| REQUIRED WORK |
Reproduce the material below, starting with the line that contains "I want to click" and going on through the line that contains "Locate an element", with both of those lines included and nothing else.

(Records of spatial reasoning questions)
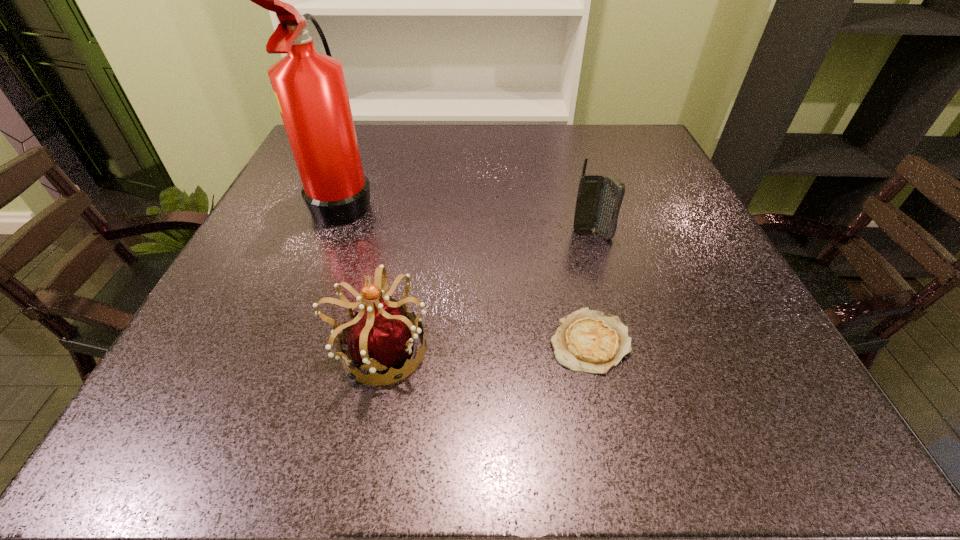
Find the location of a particular element. free spot at the far edge of the desktop is located at coordinates (481, 166).

Identify the location of free region at the near edge. (387, 431).

You are a GUI agent. You are given a task and a screenshot of the screen. Output one action in this format:
    pyautogui.click(x=<x>, y=<y>)
    Task: Click on the vacant space at the left edge of the desktop
    This screenshot has width=960, height=540.
    Given the screenshot: What is the action you would take?
    pyautogui.click(x=301, y=241)

I want to click on free spot at the right edge of the desktop, so (734, 284).

Identify the location of free region at the far right corner of the desktop. The height and width of the screenshot is (540, 960). (647, 137).

Locate an element on the screen. This screenshot has height=540, width=960. free spot between the tiara and the shortest object is located at coordinates (485, 346).

You are a GUI agent. You are given a task and a screenshot of the screen. Output one action in this format:
    pyautogui.click(x=<x>, y=<y>)
    Task: Click on the empty space between the tiara and the cellular telephone
    This screenshot has height=540, width=960.
    Given the screenshot: What is the action you would take?
    pyautogui.click(x=486, y=292)

At what (x,y) coordinates should I click in order to perform the action: click on vacant space that's between the quiche and the tiara. Please return your answer as a coordinate pair (x, y). Looking at the image, I should click on (485, 346).

Identify the location of free area in between the quiche and the tiara. This screenshot has width=960, height=540. (485, 346).

You are a GUI agent. You are given a task and a screenshot of the screen. Output one action in this format:
    pyautogui.click(x=<x>, y=<y>)
    Task: Click on the free point between the tallest object and the tiara
    The image size is (960, 540).
    Given the screenshot: What is the action you would take?
    pyautogui.click(x=362, y=275)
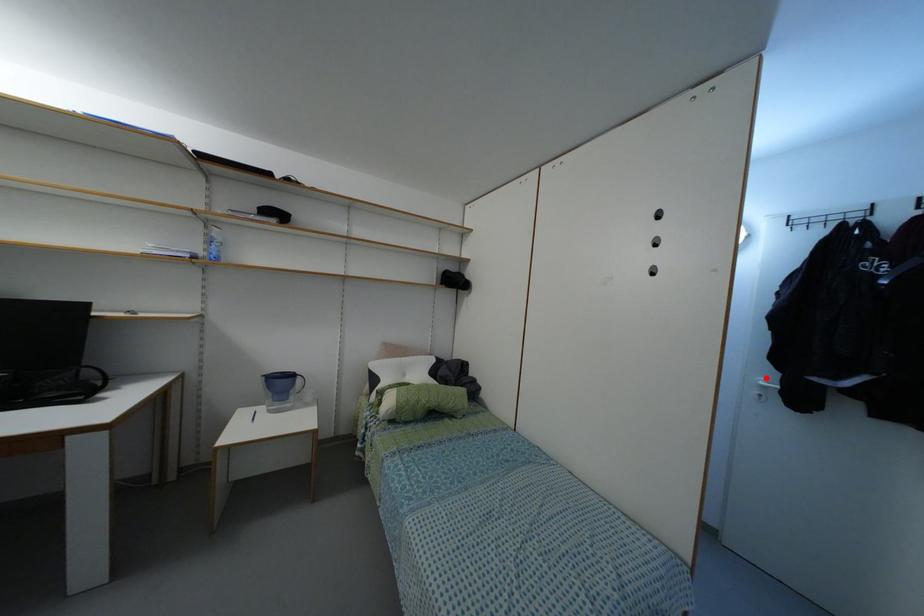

| REPLY TO THE EXERCISE |
I want to click on free spot at the right edge of the desktop, so (734, 284).

Identify the location of free region at the far right corner of the desktop. The height and width of the screenshot is (540, 960). (647, 137).

Locate an element on the screen. This screenshot has height=540, width=960. free spot between the tiara and the shortest object is located at coordinates (485, 346).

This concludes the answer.